» Task directions:
Only the lines from the one containing "yellow slope G7:I7" through the one containing "lime cone M1 level 3 -> lime cone A9 level 1" should be printed, exactly as they appear below, with both ends included.

» Data in this exercise:
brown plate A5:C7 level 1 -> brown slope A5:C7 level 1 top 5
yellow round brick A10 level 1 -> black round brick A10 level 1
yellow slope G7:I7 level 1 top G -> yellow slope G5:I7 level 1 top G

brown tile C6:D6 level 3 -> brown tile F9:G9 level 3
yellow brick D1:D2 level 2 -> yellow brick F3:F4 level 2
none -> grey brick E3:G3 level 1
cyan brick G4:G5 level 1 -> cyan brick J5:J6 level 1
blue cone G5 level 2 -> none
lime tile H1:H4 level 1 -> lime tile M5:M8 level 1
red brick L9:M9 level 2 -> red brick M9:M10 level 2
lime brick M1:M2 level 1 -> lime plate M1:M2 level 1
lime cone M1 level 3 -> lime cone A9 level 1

* * *

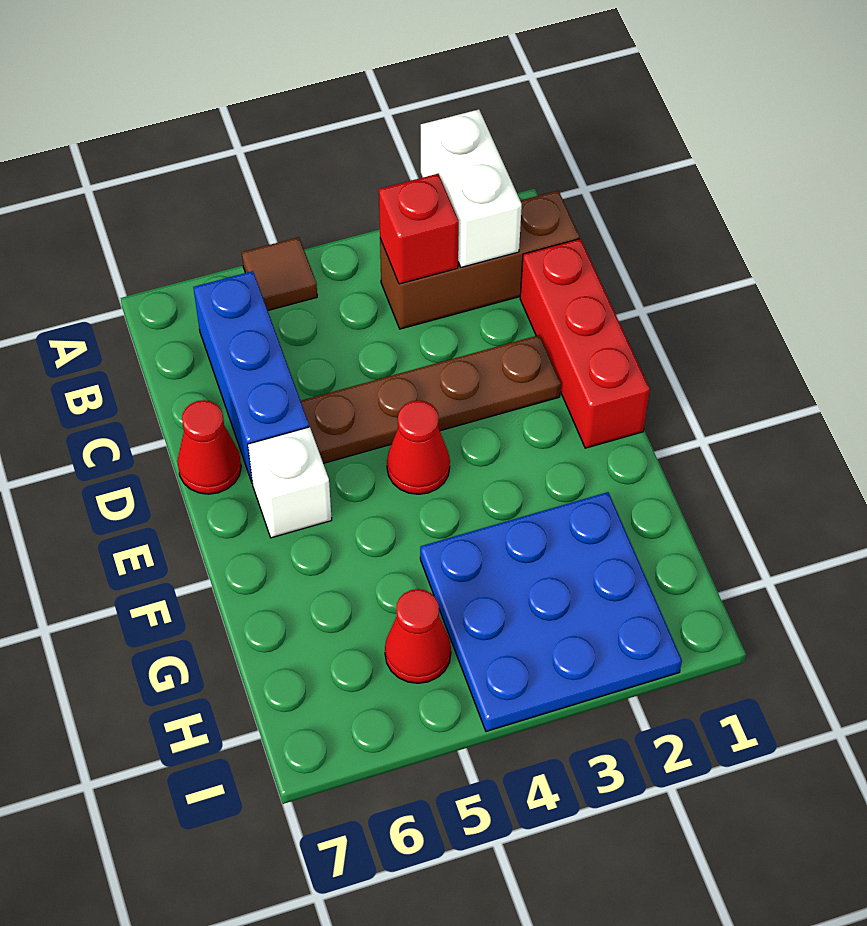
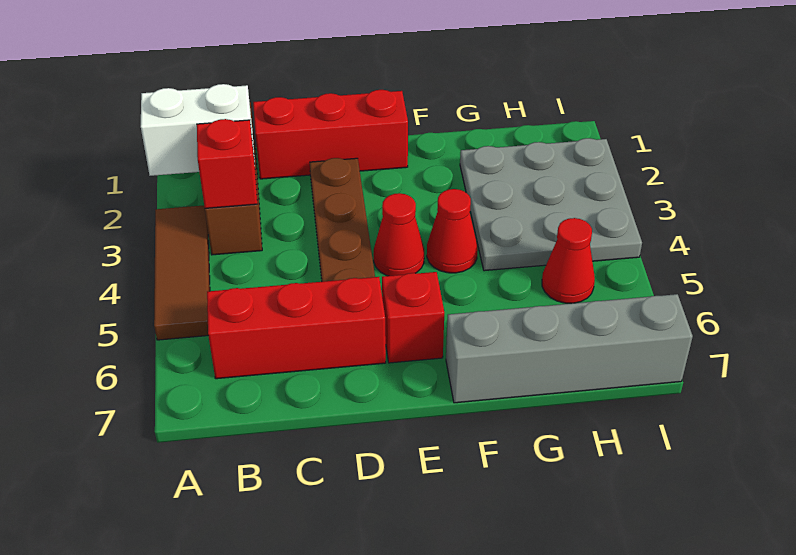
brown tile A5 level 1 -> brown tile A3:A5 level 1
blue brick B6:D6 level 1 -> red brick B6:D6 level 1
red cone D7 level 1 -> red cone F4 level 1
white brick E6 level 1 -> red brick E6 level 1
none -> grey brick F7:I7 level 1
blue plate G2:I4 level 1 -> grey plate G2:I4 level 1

---

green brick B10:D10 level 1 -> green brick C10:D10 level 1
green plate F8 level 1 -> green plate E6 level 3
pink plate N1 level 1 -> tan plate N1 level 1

» Solution for this problem:
yellow slope G7:I7 level 1 top G -> yellow slope G5:I7 level 1 top G

brown tile C6:D6 level 3 -> brown tile F9:G9 level 3
yellow brick D1:D2 level 2 -> yellow brick F3:F4 level 2
none -> grey brick E3:G3 level 1
cyan brick G4:G5 level 1 -> cyan brick J5:J6 level 1
blue cone G5 level 2 -> none
lime tile H1:H4 level 1 -> lime tile M5:M8 level 1
red brick L9:M9 level 2 -> red brick M9:M10 level 2
lime brick M1:M2 level 1 -> lime plate M1:M2 level 1
lime cone M1 level 3 -> lime cone A9 level 1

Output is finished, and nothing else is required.